--- WHAT TO DO ---
Set down exactly the lines in the records below that run from the line with "brown hammer: 6 -> 4" to the line with "yellow screwdriver: 0 -> 3", inclusive, and nothing more.

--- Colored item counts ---
--- START ---
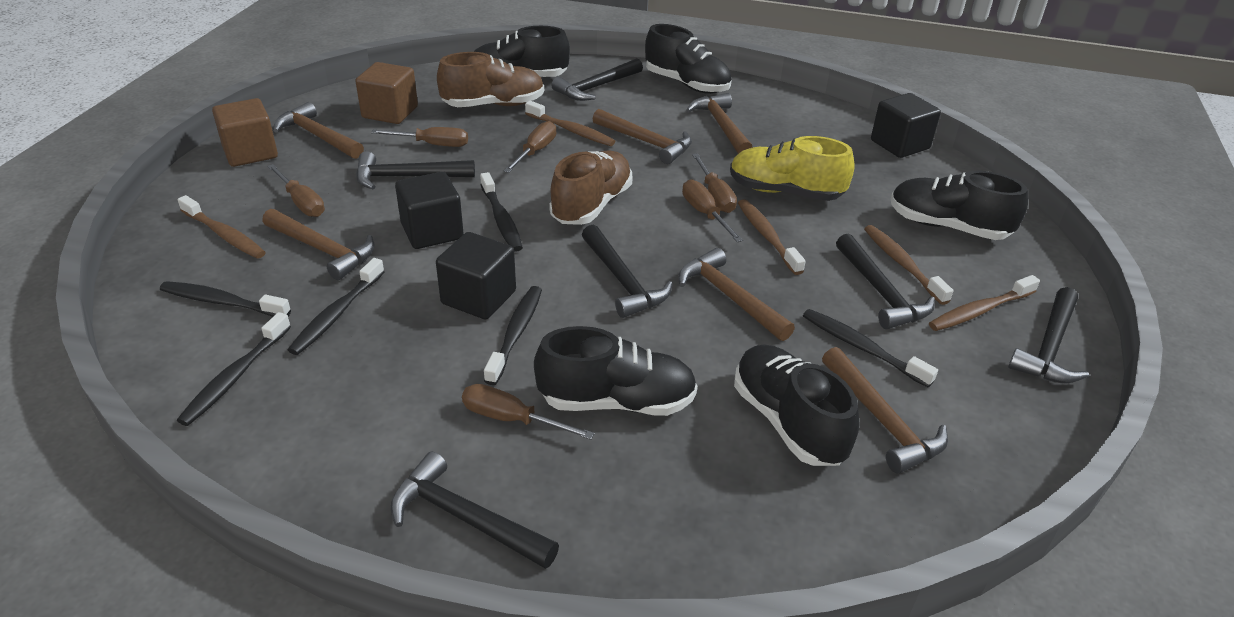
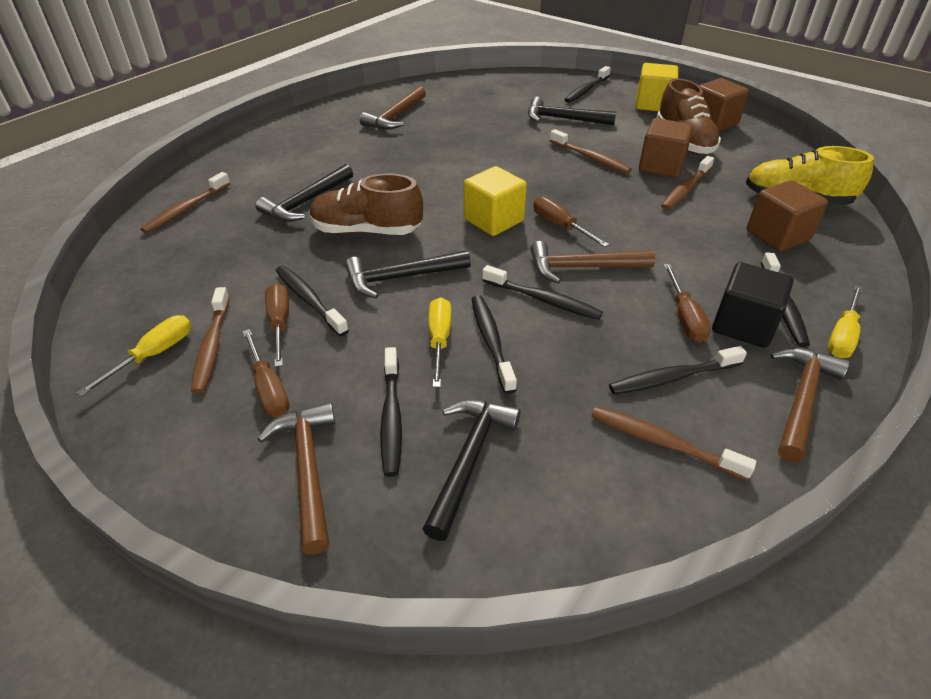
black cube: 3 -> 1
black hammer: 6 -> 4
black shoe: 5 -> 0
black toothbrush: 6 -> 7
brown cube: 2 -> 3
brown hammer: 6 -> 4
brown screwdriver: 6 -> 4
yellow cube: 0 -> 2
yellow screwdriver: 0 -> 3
--- END ---
--- START ---
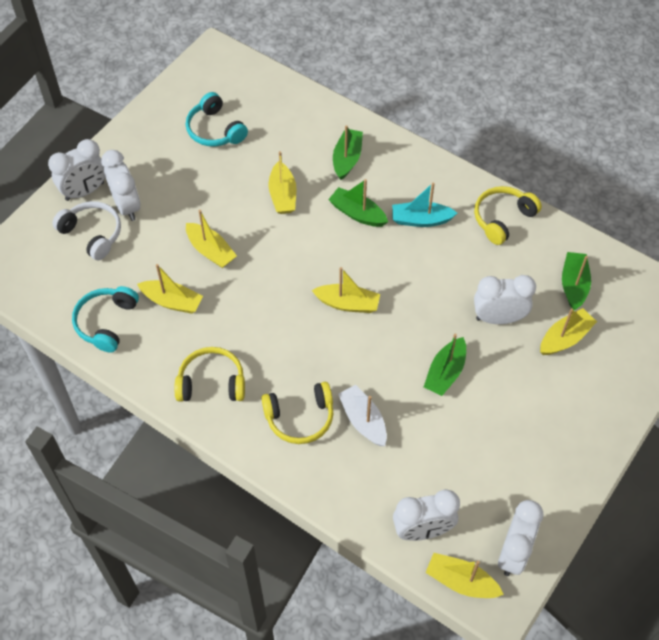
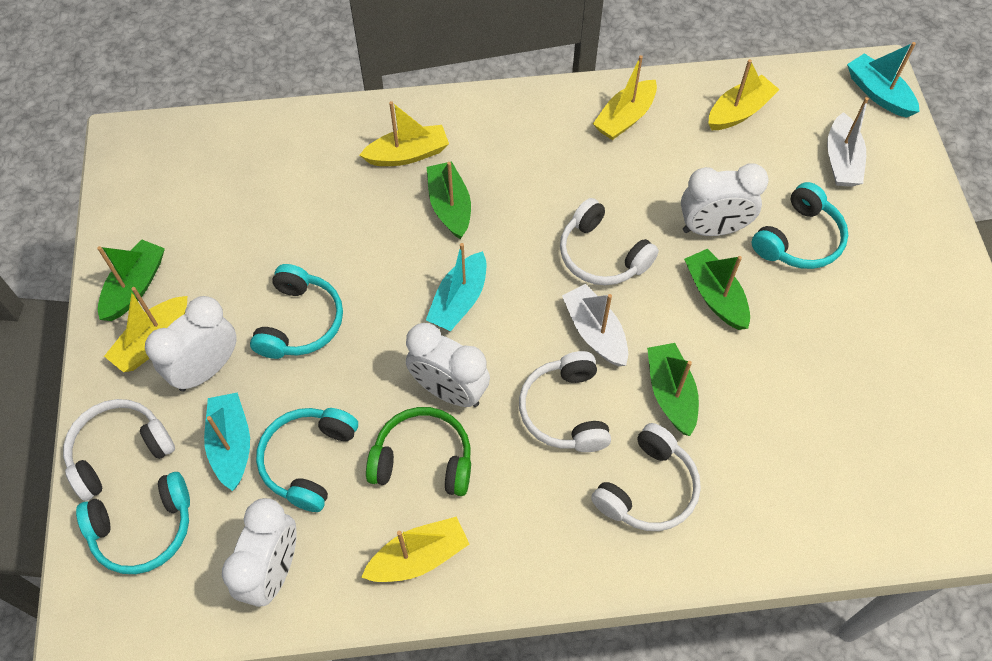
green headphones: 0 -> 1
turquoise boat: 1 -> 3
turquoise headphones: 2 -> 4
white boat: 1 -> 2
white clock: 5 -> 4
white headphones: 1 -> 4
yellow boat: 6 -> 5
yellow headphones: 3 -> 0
--- END ---
--- REPLY ---
brown hammer: 6 -> 4
brown screwdriver: 6 -> 4
yellow cube: 0 -> 2
yellow screwdriver: 0 -> 3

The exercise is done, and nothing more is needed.